What you should do:
Take the line containing "RELAY pin IN1: D13 -> D2" in the listing below and copy it, along with every line after it, without alteration.

Dataset records:
+++
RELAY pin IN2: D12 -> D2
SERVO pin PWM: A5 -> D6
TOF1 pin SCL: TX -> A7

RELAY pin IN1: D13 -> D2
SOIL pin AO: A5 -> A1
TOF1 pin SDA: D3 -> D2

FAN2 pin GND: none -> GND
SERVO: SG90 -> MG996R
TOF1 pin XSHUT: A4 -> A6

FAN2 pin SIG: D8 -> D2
+++
Exercise output:
RELAY pin IN1: D13 -> D2
SOIL pin AO: A5 -> A1
TOF1 pin SDA: D3 -> D2

FAN2 pin GND: none -> GND
SERVO: SG90 -> MG996R
TOF1 pin XSHUT: A4 -> A6

FAN2 pin SIG: D8 -> D2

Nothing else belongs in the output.